(Beginning of DATA EXTRACT)

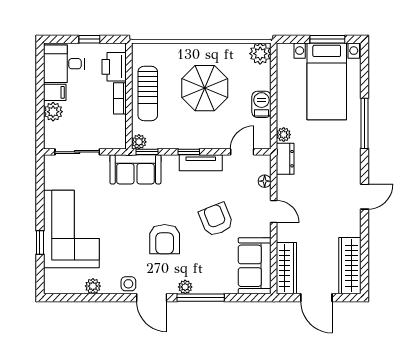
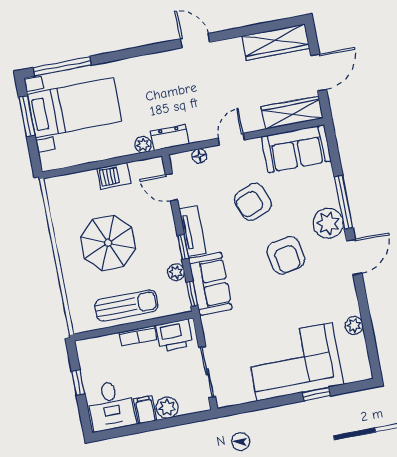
plant: (260, 54) -> (57, 188), removed
printer: (114, 67) -> (174, 335), moved
window: (364, 123) -> (62, 66), moved
plant: (139, 142) -> (176, 272), moved
sofa: (135, 169) -> (210, 284), moved
armchair: (165, 239) -> (286, 255), turned 80
side table: (128, 284) -> (344, 286), removed
plant: (185, 287) -> (328, 223), width x1.88, depth x1.88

(End of DATA EXTRACT)

JOB> Please return each line of the data above in which the word "plant" occurs.

EXERCISE OUTPUT>
plant: (260, 54) -> (57, 188), removed
plant: (139, 142) -> (176, 272), moved
plant: (185, 287) -> (328, 223), width x1.88, depth x1.88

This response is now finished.